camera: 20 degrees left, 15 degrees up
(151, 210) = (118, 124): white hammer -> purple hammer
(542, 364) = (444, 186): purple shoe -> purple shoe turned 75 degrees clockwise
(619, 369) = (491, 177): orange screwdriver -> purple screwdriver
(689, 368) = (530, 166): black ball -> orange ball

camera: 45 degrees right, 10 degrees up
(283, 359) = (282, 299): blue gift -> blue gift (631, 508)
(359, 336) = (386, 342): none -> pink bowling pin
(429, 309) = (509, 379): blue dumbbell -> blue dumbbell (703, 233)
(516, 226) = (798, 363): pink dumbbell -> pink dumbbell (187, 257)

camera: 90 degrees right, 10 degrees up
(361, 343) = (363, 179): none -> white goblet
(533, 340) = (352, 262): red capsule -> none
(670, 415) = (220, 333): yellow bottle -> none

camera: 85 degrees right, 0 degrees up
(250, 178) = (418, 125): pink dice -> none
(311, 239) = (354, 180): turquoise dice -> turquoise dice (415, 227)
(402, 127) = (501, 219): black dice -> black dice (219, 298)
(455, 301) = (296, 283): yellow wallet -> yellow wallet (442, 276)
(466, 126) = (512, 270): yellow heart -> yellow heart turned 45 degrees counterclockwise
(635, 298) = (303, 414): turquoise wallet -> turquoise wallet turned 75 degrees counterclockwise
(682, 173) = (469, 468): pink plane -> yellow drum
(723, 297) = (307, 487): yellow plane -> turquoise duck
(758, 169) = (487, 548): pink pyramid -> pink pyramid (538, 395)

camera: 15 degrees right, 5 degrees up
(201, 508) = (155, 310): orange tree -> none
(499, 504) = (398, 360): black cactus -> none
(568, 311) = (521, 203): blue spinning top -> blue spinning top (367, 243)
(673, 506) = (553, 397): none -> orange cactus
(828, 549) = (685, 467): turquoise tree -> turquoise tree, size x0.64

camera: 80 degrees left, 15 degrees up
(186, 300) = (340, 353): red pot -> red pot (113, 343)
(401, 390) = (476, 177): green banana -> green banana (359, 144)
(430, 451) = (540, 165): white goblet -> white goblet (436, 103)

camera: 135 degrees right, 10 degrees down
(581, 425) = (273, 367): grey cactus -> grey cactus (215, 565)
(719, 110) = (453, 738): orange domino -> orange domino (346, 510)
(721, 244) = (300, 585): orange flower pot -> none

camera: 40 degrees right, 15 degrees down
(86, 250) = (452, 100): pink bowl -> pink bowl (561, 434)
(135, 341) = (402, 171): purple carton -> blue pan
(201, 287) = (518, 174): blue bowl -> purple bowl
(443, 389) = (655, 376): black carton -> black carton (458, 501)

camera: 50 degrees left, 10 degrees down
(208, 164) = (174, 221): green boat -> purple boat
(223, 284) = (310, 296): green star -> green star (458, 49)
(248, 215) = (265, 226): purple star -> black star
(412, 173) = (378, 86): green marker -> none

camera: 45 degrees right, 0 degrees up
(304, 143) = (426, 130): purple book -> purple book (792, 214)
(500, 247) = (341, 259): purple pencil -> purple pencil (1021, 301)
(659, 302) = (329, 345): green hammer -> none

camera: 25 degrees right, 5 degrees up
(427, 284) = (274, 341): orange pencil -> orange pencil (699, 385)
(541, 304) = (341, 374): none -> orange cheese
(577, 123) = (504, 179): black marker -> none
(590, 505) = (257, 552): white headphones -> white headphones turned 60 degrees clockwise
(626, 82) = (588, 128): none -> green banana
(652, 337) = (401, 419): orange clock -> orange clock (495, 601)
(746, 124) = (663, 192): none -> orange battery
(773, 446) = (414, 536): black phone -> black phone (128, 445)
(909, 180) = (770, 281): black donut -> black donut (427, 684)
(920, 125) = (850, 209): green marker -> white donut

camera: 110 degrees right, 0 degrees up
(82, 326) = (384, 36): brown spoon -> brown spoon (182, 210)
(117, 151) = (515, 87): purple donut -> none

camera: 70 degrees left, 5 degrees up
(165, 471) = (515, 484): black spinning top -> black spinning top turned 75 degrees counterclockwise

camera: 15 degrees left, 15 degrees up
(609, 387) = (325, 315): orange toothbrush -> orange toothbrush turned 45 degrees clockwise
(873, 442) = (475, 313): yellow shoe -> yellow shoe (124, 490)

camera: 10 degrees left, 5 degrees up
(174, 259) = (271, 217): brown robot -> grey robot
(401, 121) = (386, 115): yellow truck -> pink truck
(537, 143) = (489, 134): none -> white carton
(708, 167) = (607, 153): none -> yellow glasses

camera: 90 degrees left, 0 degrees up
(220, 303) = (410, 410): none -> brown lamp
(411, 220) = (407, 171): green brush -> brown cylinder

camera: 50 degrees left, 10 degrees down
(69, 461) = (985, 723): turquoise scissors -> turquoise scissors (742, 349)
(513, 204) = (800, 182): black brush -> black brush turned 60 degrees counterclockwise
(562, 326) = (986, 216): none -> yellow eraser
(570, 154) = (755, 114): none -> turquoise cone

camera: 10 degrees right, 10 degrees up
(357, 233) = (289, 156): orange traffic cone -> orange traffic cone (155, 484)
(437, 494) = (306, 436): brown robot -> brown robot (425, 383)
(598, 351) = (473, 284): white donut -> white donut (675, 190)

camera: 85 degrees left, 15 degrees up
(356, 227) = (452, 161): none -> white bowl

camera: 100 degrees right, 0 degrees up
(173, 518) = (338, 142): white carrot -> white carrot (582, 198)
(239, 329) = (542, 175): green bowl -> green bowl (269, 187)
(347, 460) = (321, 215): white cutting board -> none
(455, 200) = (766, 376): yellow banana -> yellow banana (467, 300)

_ _ _

### Required work:
Each line of the data is to be restated exactly.

### Solution for this exercise:
camera: 20 degrees left, 15 degrees up
(151, 210) = (118, 124): white hammer -> purple hammer
(542, 364) = (444, 186): purple shoe -> purple shoe turned 75 degrees clockwise
(619, 369) = (491, 177): orange screwdriver -> purple screwdriver
(689, 368) = (530, 166): black ball -> orange ball

camera: 45 degrees right, 10 degrees up
(283, 359) = (282, 299): blue gift -> blue gift (631, 508)
(359, 336) = (386, 342): none -> pink bowling pin
(429, 309) = (509, 379): blue dumbbell -> blue dumbbell (703, 233)
(516, 226) = (798, 363): pink dumbbell -> pink dumbbell (187, 257)

camera: 90 degrees right, 10 degrees up
(361, 343) = (363, 179): none -> white goblet
(533, 340) = (352, 262): red capsule -> none
(670, 415) = (220, 333): yellow bottle -> none

camera: 85 degrees right, 0 degrees up
(250, 178) = (418, 125): pink dice -> none
(311, 239) = (354, 180): turquoise dice -> turquoise dice (415, 227)
(402, 127) = (501, 219): black dice -> black dice (219, 298)
(455, 301) = (296, 283): yellow wallet -> yellow wallet (442, 276)
(466, 126) = (512, 270): yellow heart -> yellow heart turned 45 degrees counterclockwise
(635, 298) = (303, 414): turquoise wallet -> turquoise wallet turned 75 degrees counterclockwise
(682, 173) = (469, 468): pink plane -> yellow drum
(723, 297) = (307, 487): yellow plane -> turquoise duck
(758, 169) = (487, 548): pink pyramid -> pink pyramid (538, 395)

camera: 15 degrees right, 5 degrees up
(201, 508) = (155, 310): orange tree -> none
(499, 504) = (398, 360): black cactus -> none
(568, 311) = (521, 203): blue spinning top -> blue spinning top (367, 243)
(673, 506) = (553, 397): none -> orange cactus
(828, 549) = (685, 467): turquoise tree -> turquoise tree, size x0.64

camera: 80 degrees left, 15 degrees up
(186, 300) = (340, 353): red pot -> red pot (113, 343)
(401, 390) = (476, 177): green banana -> green banana (359, 144)
(430, 451) = (540, 165): white goblet -> white goblet (436, 103)

camera: 135 degrees right, 10 degrees down
(581, 425) = (273, 367): grey cactus -> grey cactus (215, 565)
(719, 110) = (453, 738): orange domino -> orange domino (346, 510)
(721, 244) = (300, 585): orange flower pot -> none

camera: 40 degrees right, 15 degrees down
(86, 250) = (452, 100): pink bowl -> pink bowl (561, 434)
(135, 341) = (402, 171): purple carton -> blue pan
(201, 287) = (518, 174): blue bowl -> purple bowl
(443, 389) = (655, 376): black carton -> black carton (458, 501)

camera: 50 degrees left, 10 degrees down
(208, 164) = (174, 221): green boat -> purple boat
(223, 284) = (310, 296): green star -> green star (458, 49)
(248, 215) = (265, 226): purple star -> black star
(412, 173) = (378, 86): green marker -> none

camera: 45 degrees right, 0 degrees up
(304, 143) = (426, 130): purple book -> purple book (792, 214)
(500, 247) = (341, 259): purple pencil -> purple pencil (1021, 301)
(659, 302) = (329, 345): green hammer -> none

camera: 25 degrees right, 5 degrees up
(427, 284) = (274, 341): orange pencil -> orange pencil (699, 385)
(541, 304) = (341, 374): none -> orange cheese
(577, 123) = (504, 179): black marker -> none
(590, 505) = (257, 552): white headphones -> white headphones turned 60 degrees clockwise
(626, 82) = (588, 128): none -> green banana
(652, 337) = (401, 419): orange clock -> orange clock (495, 601)
(746, 124) = (663, 192): none -> orange battery
(773, 446) = (414, 536): black phone -> black phone (128, 445)
(909, 180) = (770, 281): black donut -> black donut (427, 684)
(920, 125) = (850, 209): green marker -> white donut

camera: 110 degrees right, 0 degrees up
(82, 326) = (384, 36): brown spoon -> brown spoon (182, 210)
(117, 151) = (515, 87): purple donut -> none

camera: 70 degrees left, 5 degrees up
(165, 471) = (515, 484): black spinning top -> black spinning top turned 75 degrees counterclockwise

camera: 15 degrees left, 15 degrees up
(609, 387) = (325, 315): orange toothbrush -> orange toothbrush turned 45 degrees clockwise
(873, 442) = (475, 313): yellow shoe -> yellow shoe (124, 490)

camera: 10 degrees left, 5 degrees up
(174, 259) = (271, 217): brown robot -> grey robot
(401, 121) = (386, 115): yellow truck -> pink truck
(537, 143) = (489, 134): none -> white carton
(708, 167) = (607, 153): none -> yellow glasses

camera: 90 degrees left, 0 degrees up
(220, 303) = (410, 410): none -> brown lamp
(411, 220) = (407, 171): green brush -> brown cylinder

camera: 50 degrees left, 10 degrees down
(69, 461) = (985, 723): turquoise scissors -> turquoise scissors (742, 349)
(513, 204) = (800, 182): black brush -> black brush turned 60 degrees counterclockwise
(562, 326) = (986, 216): none -> yellow eraser
(570, 154) = (755, 114): none -> turquoise cone

camera: 10 degrees right, 10 degrees up
(357, 233) = (289, 156): orange traffic cone -> orange traffic cone (155, 484)
(437, 494) = (306, 436): brown robot -> brown robot (425, 383)
(598, 351) = (473, 284): white donut -> white donut (675, 190)

camera: 85 degrees left, 15 degrees up
(356, 227) = (452, 161): none -> white bowl

camera: 100 degrees right, 0 degrees up
(173, 518) = (338, 142): white carrot -> white carrot (582, 198)
(239, 329) = (542, 175): green bowl -> green bowl (269, 187)
(347, 460) = (321, 215): white cutting board -> none
(455, 200) = (766, 376): yellow banana -> yellow banana (467, 300)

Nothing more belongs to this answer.